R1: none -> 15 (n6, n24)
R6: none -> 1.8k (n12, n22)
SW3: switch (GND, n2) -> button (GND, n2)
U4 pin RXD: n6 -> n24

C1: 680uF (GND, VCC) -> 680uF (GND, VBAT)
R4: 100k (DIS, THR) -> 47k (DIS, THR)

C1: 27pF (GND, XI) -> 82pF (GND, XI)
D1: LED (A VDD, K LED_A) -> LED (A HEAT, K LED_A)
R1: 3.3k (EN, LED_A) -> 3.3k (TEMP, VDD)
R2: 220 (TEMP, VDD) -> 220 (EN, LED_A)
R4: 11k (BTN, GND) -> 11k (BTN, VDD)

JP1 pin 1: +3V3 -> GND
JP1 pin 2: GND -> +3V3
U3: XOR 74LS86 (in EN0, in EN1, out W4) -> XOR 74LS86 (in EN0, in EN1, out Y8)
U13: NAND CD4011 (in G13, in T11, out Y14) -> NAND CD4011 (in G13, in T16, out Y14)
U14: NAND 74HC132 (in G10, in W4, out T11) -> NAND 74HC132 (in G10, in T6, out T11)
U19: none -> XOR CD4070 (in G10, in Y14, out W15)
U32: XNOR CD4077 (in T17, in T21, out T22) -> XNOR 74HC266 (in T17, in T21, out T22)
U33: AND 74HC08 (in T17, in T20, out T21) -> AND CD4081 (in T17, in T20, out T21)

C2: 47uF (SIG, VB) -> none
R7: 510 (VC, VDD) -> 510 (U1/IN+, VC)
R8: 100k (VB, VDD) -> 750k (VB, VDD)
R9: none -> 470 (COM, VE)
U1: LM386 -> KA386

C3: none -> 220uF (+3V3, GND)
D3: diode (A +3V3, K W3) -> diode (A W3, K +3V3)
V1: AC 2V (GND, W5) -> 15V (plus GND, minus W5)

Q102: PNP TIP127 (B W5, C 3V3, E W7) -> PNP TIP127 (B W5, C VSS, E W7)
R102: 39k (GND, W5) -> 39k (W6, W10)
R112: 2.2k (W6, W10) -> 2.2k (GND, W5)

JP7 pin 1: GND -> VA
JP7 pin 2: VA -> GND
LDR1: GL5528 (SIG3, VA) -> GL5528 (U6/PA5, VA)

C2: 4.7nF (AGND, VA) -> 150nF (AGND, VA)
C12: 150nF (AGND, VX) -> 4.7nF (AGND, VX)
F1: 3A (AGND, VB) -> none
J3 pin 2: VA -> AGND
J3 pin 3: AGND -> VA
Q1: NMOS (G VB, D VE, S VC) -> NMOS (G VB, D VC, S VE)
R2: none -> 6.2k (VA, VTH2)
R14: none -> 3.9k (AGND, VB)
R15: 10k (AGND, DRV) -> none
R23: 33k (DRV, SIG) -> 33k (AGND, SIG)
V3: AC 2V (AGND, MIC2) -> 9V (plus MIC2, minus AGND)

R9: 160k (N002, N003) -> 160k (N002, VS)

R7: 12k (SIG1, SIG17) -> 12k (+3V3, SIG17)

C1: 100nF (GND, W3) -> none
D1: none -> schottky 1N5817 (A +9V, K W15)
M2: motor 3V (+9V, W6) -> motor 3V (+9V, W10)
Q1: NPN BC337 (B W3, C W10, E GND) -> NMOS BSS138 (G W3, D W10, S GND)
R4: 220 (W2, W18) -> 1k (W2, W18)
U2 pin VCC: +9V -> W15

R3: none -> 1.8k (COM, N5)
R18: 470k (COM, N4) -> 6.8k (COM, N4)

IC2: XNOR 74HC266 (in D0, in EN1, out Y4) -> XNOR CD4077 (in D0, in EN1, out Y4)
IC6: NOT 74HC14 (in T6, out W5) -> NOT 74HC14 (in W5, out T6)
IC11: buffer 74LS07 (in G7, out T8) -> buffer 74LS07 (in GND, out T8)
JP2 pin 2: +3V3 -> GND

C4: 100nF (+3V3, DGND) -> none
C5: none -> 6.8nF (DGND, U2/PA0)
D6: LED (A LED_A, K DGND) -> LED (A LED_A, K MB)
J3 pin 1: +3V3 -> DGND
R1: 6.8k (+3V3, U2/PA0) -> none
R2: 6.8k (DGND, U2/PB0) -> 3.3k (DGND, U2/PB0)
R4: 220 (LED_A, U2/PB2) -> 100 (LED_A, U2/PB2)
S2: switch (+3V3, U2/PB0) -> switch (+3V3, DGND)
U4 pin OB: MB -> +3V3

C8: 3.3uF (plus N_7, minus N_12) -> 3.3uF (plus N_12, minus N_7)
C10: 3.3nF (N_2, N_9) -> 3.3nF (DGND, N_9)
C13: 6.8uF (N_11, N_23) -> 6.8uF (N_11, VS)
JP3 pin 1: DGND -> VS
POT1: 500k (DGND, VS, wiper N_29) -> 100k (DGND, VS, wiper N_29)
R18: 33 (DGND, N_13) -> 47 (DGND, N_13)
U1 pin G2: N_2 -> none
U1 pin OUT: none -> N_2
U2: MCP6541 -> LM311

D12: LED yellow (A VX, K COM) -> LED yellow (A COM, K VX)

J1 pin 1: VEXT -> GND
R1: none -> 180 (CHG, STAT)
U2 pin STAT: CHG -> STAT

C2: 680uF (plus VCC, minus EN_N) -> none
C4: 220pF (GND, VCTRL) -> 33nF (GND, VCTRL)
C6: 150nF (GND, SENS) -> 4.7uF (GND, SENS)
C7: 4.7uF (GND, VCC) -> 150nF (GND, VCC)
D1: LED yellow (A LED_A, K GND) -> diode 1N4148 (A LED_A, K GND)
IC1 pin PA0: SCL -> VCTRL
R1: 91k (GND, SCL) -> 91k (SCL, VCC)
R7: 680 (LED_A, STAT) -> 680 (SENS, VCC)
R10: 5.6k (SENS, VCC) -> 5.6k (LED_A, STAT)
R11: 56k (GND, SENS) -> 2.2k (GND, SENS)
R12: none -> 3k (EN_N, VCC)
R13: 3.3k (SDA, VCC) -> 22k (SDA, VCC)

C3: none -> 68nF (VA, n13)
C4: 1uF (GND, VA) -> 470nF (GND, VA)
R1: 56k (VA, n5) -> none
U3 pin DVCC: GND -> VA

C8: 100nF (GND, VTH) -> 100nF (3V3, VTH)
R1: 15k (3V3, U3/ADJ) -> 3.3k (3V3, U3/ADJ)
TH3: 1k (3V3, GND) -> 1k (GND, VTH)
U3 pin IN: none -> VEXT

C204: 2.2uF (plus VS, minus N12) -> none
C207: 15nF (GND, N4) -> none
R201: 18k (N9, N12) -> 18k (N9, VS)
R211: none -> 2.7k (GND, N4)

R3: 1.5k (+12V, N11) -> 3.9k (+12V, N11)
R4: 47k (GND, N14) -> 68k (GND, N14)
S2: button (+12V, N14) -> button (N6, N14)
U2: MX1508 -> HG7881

**ACTION ITEM**
Take the listing from its first line to the line containing "M2: motor 3V (+9V, W6) -> motor 3V (+9V, W10)". Reproduce those lines exactly and nothing else.

**SOLUTION FOR THIS PROBLEM**
R1: none -> 15 (n6, n24)
R6: none -> 1.8k (n12, n22)
SW3: switch (GND, n2) -> button (GND, n2)
U4 pin RXD: n6 -> n24

C1: 680uF (GND, VCC) -> 680uF (GND, VBAT)
R4: 100k (DIS, THR) -> 47k (DIS, THR)

C1: 27pF (GND, XI) -> 82pF (GND, XI)
D1: LED (A VDD, K LED_A) -> LED (A HEAT, K LED_A)
R1: 3.3k (EN, LED_A) -> 3.3k (TEMP, VDD)
R2: 220 (TEMP, VDD) -> 220 (EN, LED_A)
R4: 11k (BTN, GND) -> 11k (BTN, VDD)

JP1 pin 1: +3V3 -> GND
JP1 pin 2: GND -> +3V3
U3: XOR 74LS86 (in EN0, in EN1, out W4) -> XOR 74LS86 (in EN0, in EN1, out Y8)
U13: NAND CD4011 (in G13, in T11, out Y14) -> NAND CD4011 (in G13, in T16, out Y14)
U14: NAND 74HC132 (in G10, in W4, out T11) -> NAND 74HC132 (in G10, in T6, out T11)
U19: none -> XOR CD4070 (in G10, in Y14, out W15)
U32: XNOR CD4077 (in T17, in T21, out T22) -> XNOR 74HC266 (in T17, in T21, out T22)
U33: AND 74HC08 (in T17, in T20, out T21) -> AND CD4081 (in T17, in T20, out T21)

C2: 47uF (SIG, VB) -> none
R7: 510 (VC, VDD) -> 510 (U1/IN+, VC)
R8: 100k (VB, VDD) -> 750k (VB, VDD)
R9: none -> 470 (COM, VE)
U1: LM386 -> KA386

C3: none -> 220uF (+3V3, GND)
D3: diode (A +3V3, K W3) -> diode (A W3, K +3V3)
V1: AC 2V (GND, W5) -> 15V (plus GND, minus W5)

Q102: PNP TIP127 (B W5, C 3V3, E W7) -> PNP TIP127 (B W5, C VSS, E W7)
R102: 39k (GND, W5) -> 39k (W6, W10)
R112: 2.2k (W6, W10) -> 2.2k (GND, W5)

JP7 pin 1: GND -> VA
JP7 pin 2: VA -> GND
LDR1: GL5528 (SIG3, VA) -> GL5528 (U6/PA5, VA)

C2: 4.7nF (AGND, VA) -> 150nF (AGND, VA)
C12: 150nF (AGND, VX) -> 4.7nF (AGND, VX)
F1: 3A (AGND, VB) -> none
J3 pin 2: VA -> AGND
J3 pin 3: AGND -> VA
Q1: NMOS (G VB, D VE, S VC) -> NMOS (G VB, D VC, S VE)
R2: none -> 6.2k (VA, VTH2)
R14: none -> 3.9k (AGND, VB)
R15: 10k (AGND, DRV) -> none
R23: 33k (DRV, SIG) -> 33k (AGND, SIG)
V3: AC 2V (AGND, MIC2) -> 9V (plus MIC2, minus AGND)

R9: 160k (N002, N003) -> 160k (N002, VS)

R7: 12k (SIG1, SIG17) -> 12k (+3V3, SIG17)

C1: 100nF (GND, W3) -> none
D1: none -> schottky 1N5817 (A +9V, K W15)
M2: motor 3V (+9V, W6) -> motor 3V (+9V, W10)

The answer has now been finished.